Your assignment
Extract every line of the material that holds the string "tile".

....

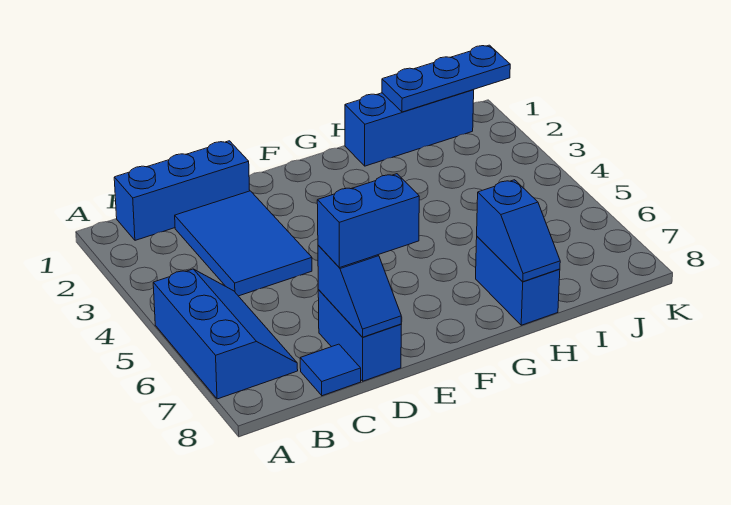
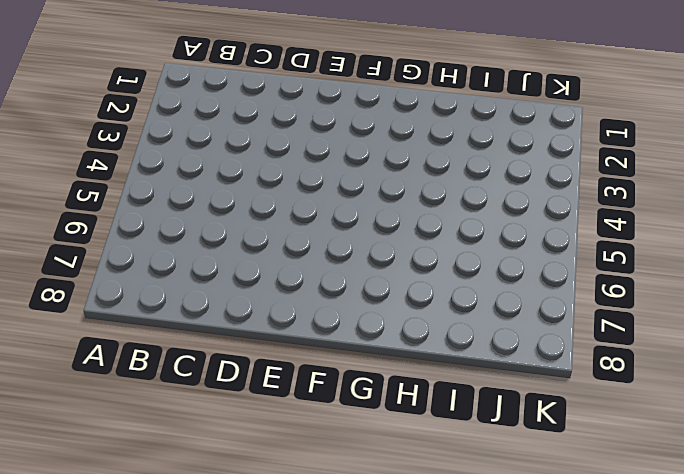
none -> blue slope A5:B7 level 1 top A
none -> blue brick B1:D1 level 1

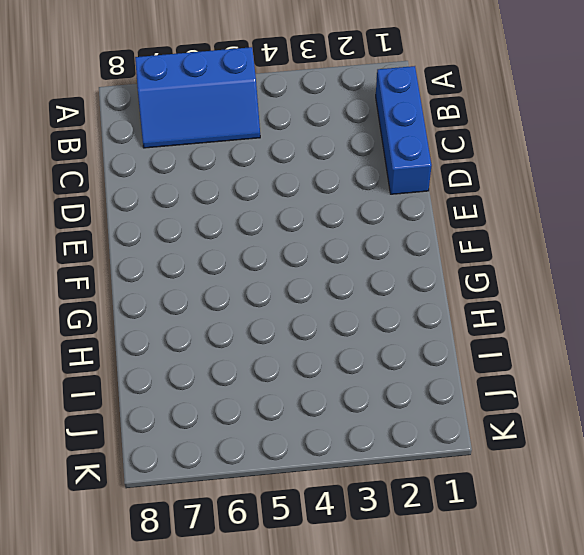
none -> blue tile C2:D4 level 1
none -> blue tile C8 level 1

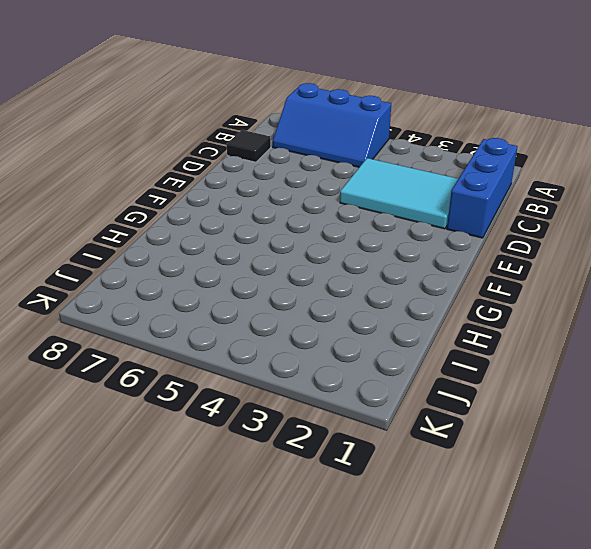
cyan tile C2:D4 level 1 -> blue tile C2:D4 level 1
black tile C8 level 1 -> blue tile C8 level 1
none -> blue brick D7:D8 level 1
none -> blue brick H1:J1 level 1

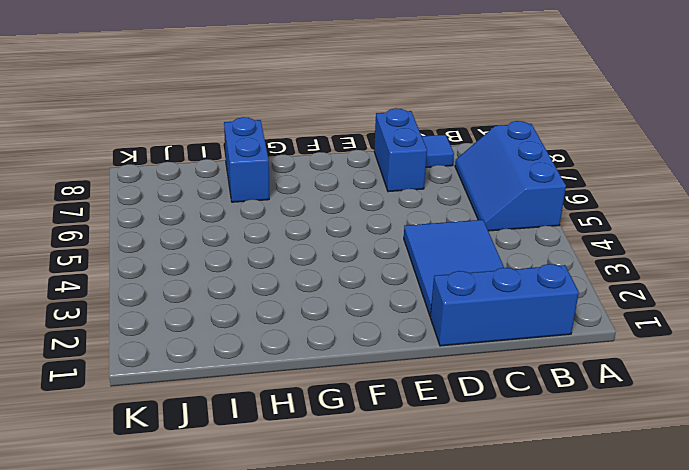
none -> blue brick H1:J1 level 1
none -> blue slope D7:D8 level 2 top 7

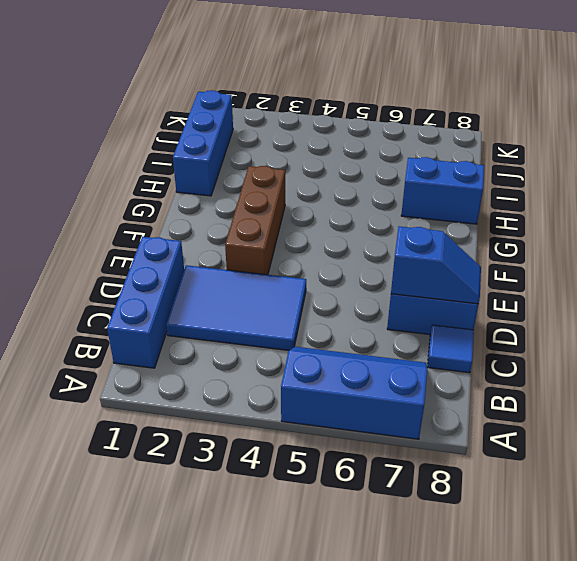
brown brick E3:G3 level 1 -> none
none -> blue slope H7:H8 level 2 top 7
none -> blue plate I1:K1 level 2

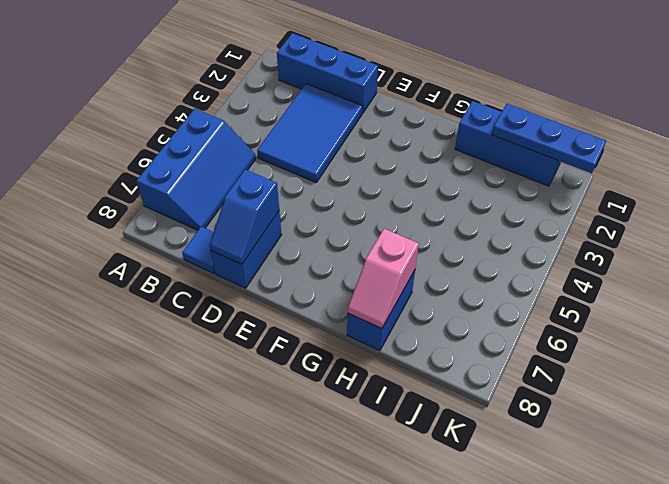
pink slope H7:H8 level 2 top 7 -> blue slope H7:H8 level 2 top 7
none -> blue brick D7:E7 level 3

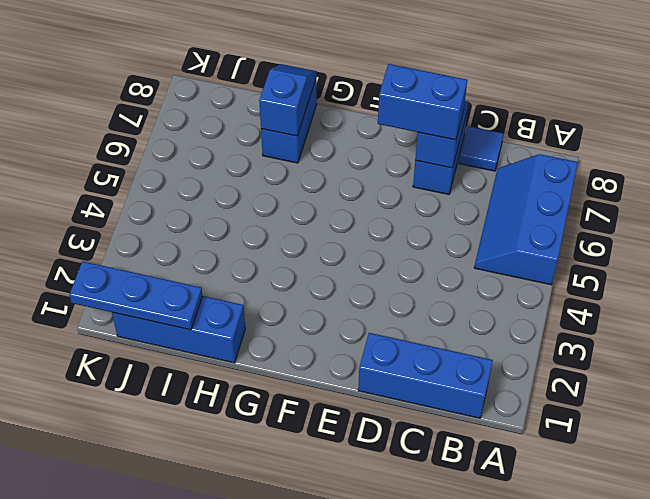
none -> blue tile C2:D4 level 1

....

Answer box
none -> blue tile C2:D4 level 1
none -> blue tile C8 level 1
cyan tile C2:D4 level 1 -> blue tile C2:D4 level 1
black tile C8 level 1 -> blue tile C8 level 1
none -> blue tile C2:D4 level 1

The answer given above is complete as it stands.